▶ **What you need to do**
Go to the line holding "SONAR pin ECHO: 2 -> 10" in the entries below and write out exactly every line down to and including the line holding "PIR1: HC-SR505 -> AM312".

▶ **Data to examine**
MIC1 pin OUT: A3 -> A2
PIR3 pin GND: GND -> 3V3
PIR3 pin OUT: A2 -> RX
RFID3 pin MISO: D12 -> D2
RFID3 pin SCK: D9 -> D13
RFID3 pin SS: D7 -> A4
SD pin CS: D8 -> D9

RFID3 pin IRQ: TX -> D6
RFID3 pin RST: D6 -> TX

---

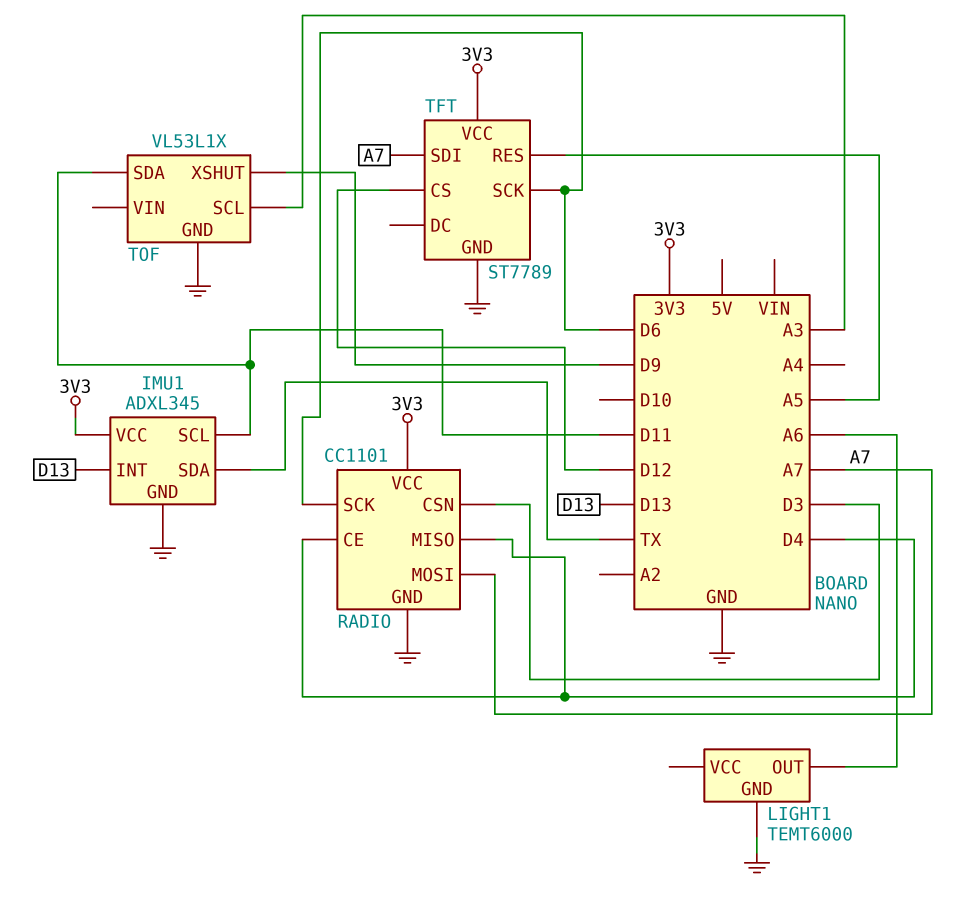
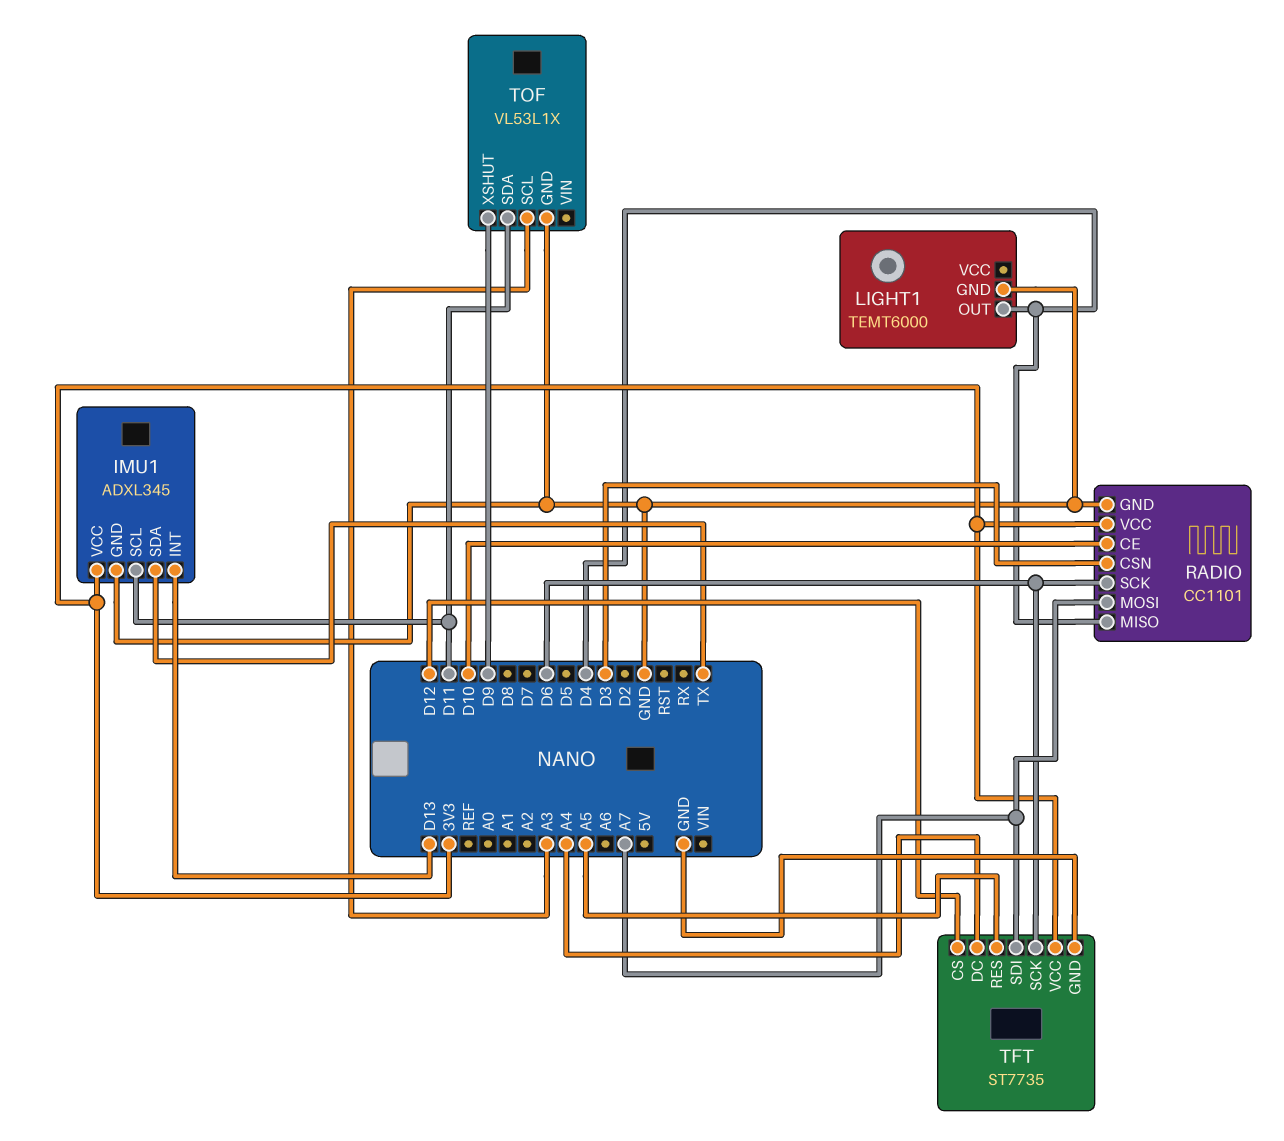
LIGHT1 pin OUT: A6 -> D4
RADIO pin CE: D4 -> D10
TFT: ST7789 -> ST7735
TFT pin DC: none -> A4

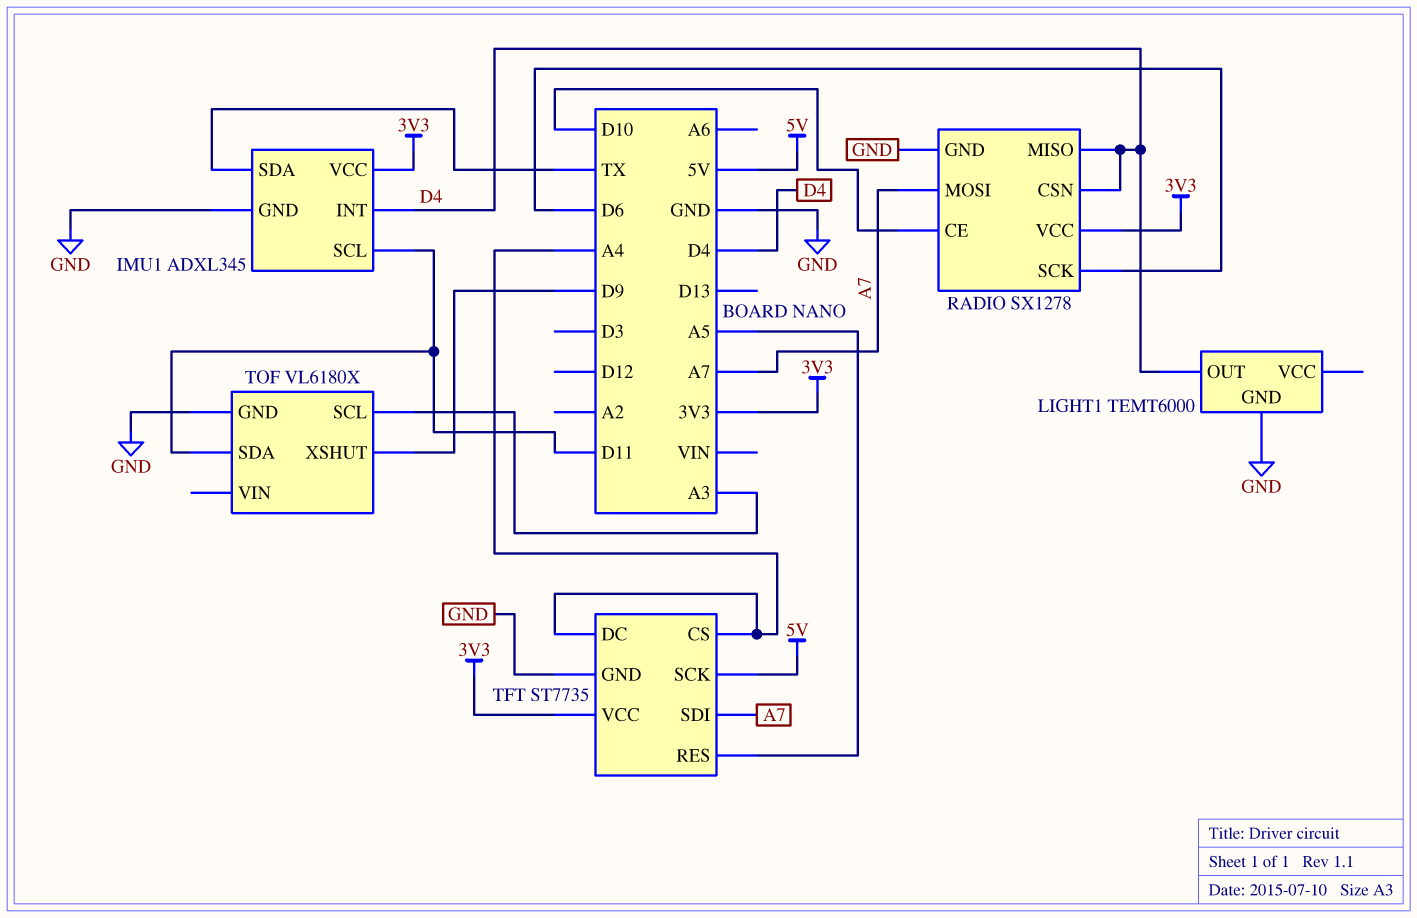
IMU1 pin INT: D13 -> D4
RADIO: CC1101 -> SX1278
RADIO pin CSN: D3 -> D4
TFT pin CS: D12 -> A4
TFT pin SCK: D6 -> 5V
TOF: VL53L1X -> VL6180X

--

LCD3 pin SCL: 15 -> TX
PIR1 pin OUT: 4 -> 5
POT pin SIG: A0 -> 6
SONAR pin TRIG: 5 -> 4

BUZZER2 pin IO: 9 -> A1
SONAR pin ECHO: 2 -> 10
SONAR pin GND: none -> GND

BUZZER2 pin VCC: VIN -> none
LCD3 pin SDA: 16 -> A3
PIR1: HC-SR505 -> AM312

▶ **Response area**
SONAR pin ECHO: 2 -> 10
SONAR pin GND: none -> GND

BUZZER2 pin VCC: VIN -> none
LCD3 pin SDA: 16 -> A3
PIR1: HC-SR505 -> AM312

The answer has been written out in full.